About this task: Would you reproduce every record exactly, leaving out the pictures?

Input data:
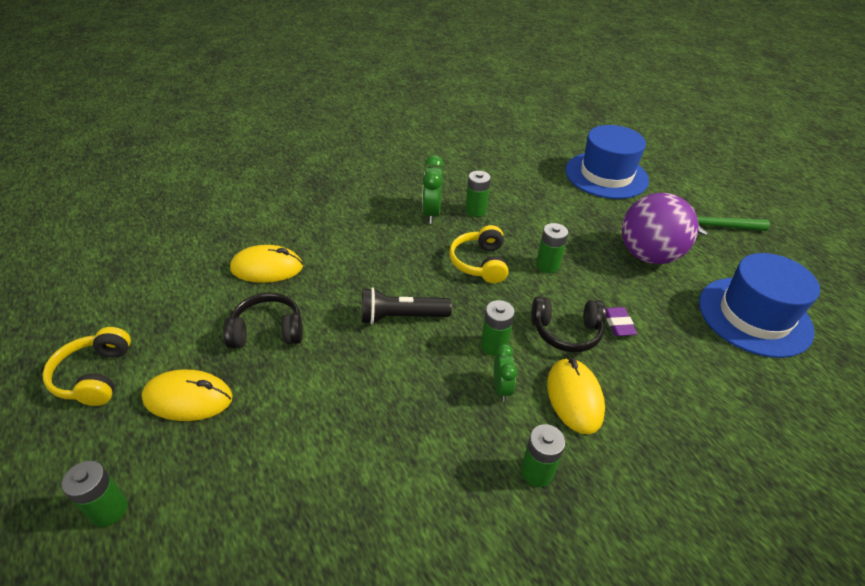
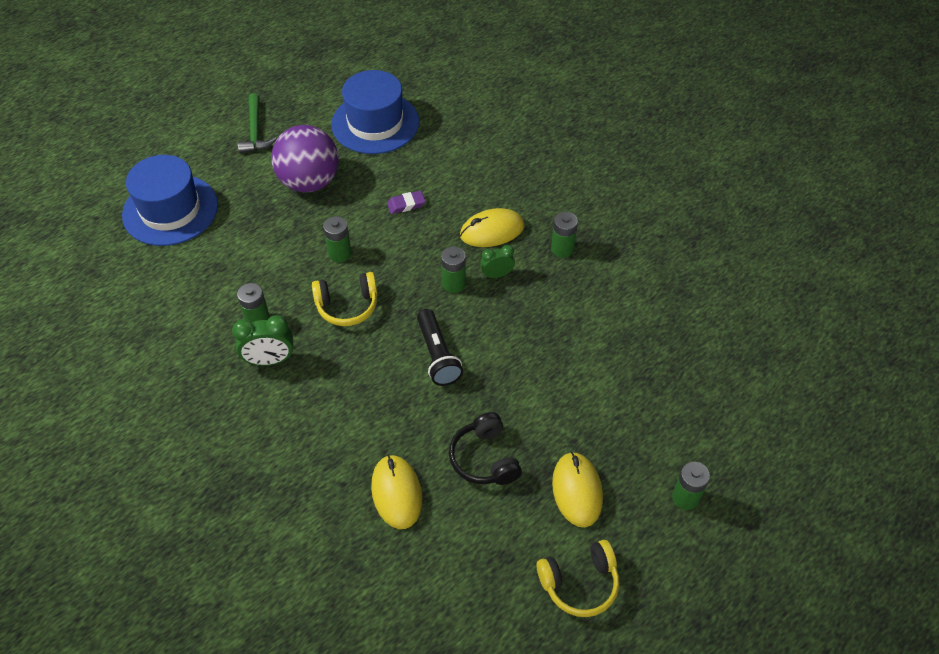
camera: 100 degrees left, 10 degrees up
(566, 332) = (424, 237): black headphones -> none

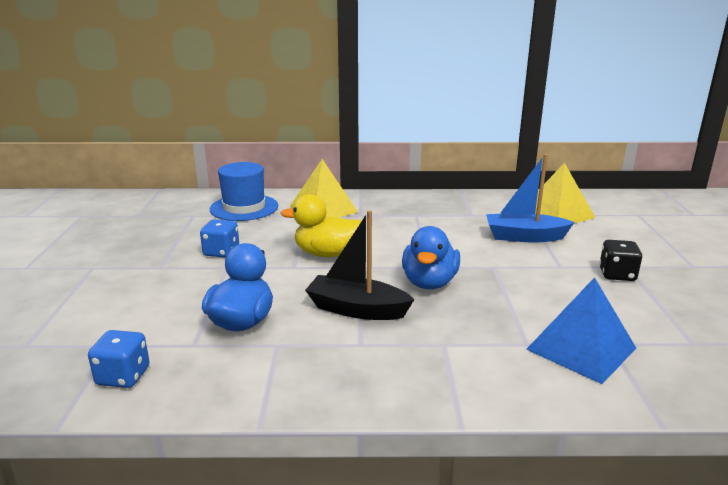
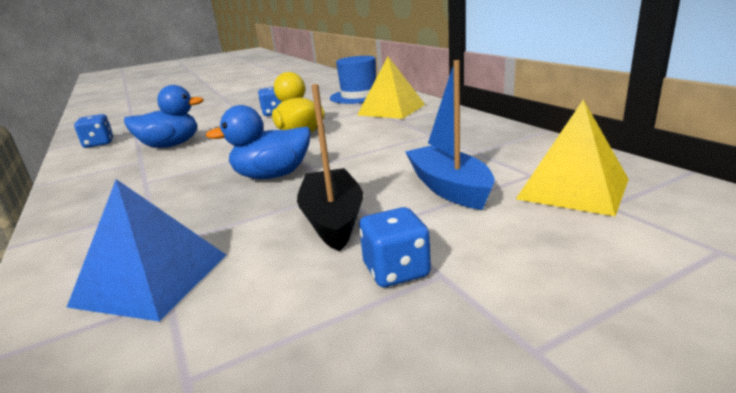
camera: 65 degrees right, 0 degrees up
(357, 309) = (203, 166): black boat -> black boat (333, 219)
(617, 274) = (396, 270): black dice -> blue dice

Answer to this exercise:
camera: 100 degrees left, 10 degrees up
(566, 332) = (424, 237): black headphones -> none

camera: 65 degrees right, 0 degrees up
(357, 309) = (203, 166): black boat -> black boat (333, 219)
(617, 274) = (396, 270): black dice -> blue dice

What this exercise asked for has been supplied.